◆ Work required ◆
In the entries below, find the line with "brown brick C6:D6" and the line with "brown brick I2". Reproduce those two lines and every line between them exactly, and nothing more.

Stored data:
<<<<
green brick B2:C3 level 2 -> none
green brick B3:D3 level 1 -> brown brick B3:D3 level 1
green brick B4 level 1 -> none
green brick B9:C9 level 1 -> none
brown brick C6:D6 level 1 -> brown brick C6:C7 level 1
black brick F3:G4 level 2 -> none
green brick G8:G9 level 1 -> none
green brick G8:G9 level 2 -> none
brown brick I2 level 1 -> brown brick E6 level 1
>>>>
<<<<
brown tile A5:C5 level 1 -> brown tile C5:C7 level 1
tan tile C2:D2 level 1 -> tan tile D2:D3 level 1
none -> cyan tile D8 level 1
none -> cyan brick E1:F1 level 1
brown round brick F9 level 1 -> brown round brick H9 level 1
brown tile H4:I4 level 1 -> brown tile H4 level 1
>>>>
◆ Expected answer ◆
brown brick C6:D6 level 1 -> brown brick C6:C7 level 1
black brick F3:G4 level 2 -> none
green brick G8:G9 level 1 -> none
green brick G8:G9 level 2 -> none
brown brick I2 level 1 -> brown brick E6 level 1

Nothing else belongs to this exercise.